AIM OF THE TASK | Except for the pictures, reproduce the records word for word.

==*==

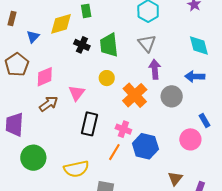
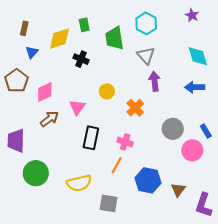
brown rectangle: (12, 19) -> (24, 28), moved
green trapezoid: (109, 45) -> (114, 38), moved
orange cross: (135, 95) -> (135, 108), size x0.7
gray circle: (172, 96) -> (173, 129), moved
blue hexagon: (145, 146) -> (148, 180), moved

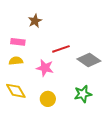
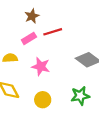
pink rectangle: (18, 42) -> (29, 38), moved, turned -40
red line: (61, 49) -> (53, 32), moved

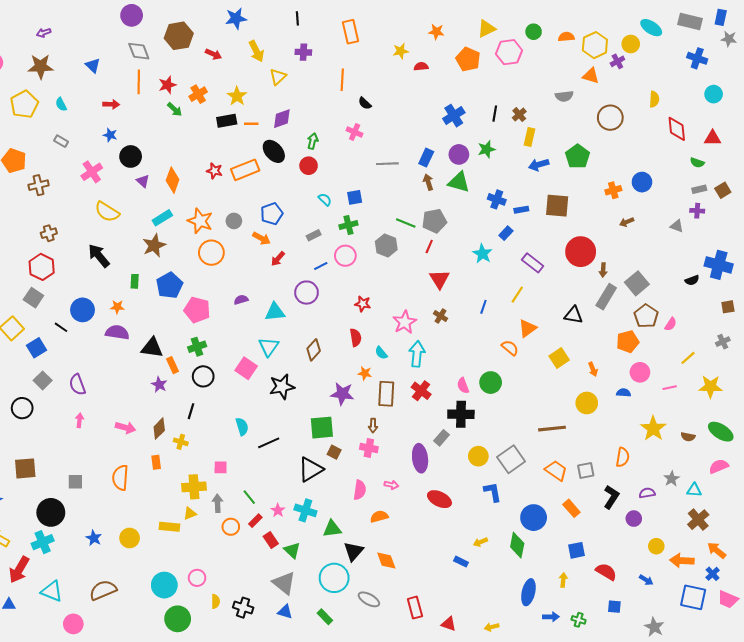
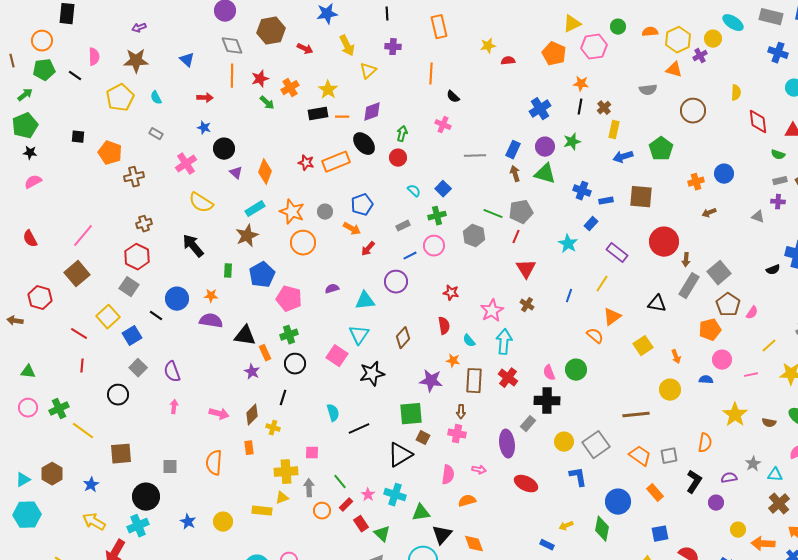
orange star: (436, 32) -> (581, 84), moved
blue square: (355, 197) -> (443, 189), turned -35

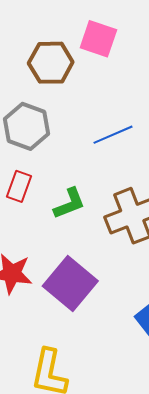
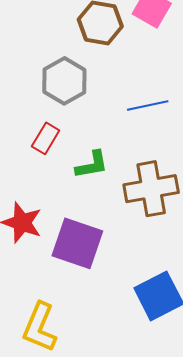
purple square: (70, 283) -> (77, 243), turned -32

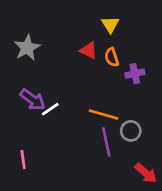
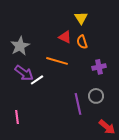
gray star: (27, 48) -> (20, 46), moved
purple cross: (135, 74) -> (99, 67), moved
orange line: (103, 115) -> (57, 61), moved

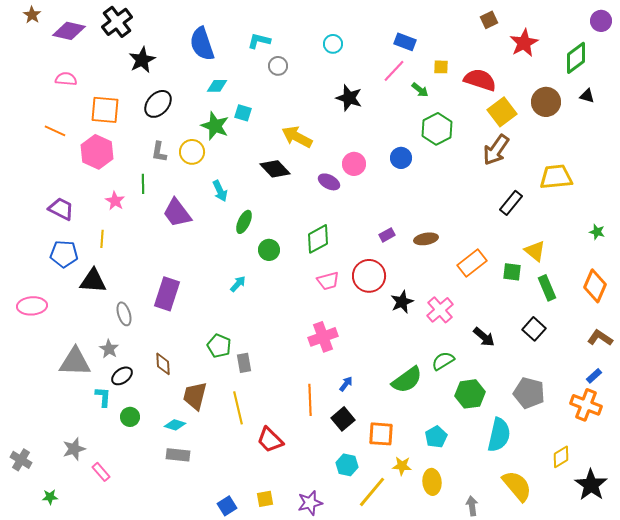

==*==

RESULT OF THIS EXERCISE |
brown rectangle: (12, 19) -> (24, 28), moved
green trapezoid: (109, 45) -> (114, 38), moved
orange cross: (135, 95) -> (135, 108), size x0.7
gray circle: (172, 96) -> (173, 129), moved
blue hexagon: (145, 146) -> (148, 180), moved

pink rectangle: (18, 42) -> (29, 38), moved, turned -40
red line: (61, 49) -> (53, 32), moved

orange star: (436, 32) -> (581, 84), moved
blue square: (355, 197) -> (443, 189), turned -35

purple square: (70, 283) -> (77, 243), turned -32

gray star: (27, 48) -> (20, 46), moved
purple cross: (135, 74) -> (99, 67), moved
orange line: (103, 115) -> (57, 61), moved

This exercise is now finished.